◆ **REQUIREMENT**: Only the lines from the one containing "(417, 179) = (315, 343): white" to the end of the entries should be written out, each exactly as it stands, both ends included.

◆ **AVAILABLE RECORDS**:

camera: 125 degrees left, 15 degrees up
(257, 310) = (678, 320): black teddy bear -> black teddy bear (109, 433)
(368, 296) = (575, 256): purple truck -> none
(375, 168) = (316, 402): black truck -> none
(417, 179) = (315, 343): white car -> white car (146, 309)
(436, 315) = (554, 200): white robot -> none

◆ **OUTPUT OF THE TASK**:
(417, 179) = (315, 343): white car -> white car (146, 309)
(436, 315) = (554, 200): white robot -> none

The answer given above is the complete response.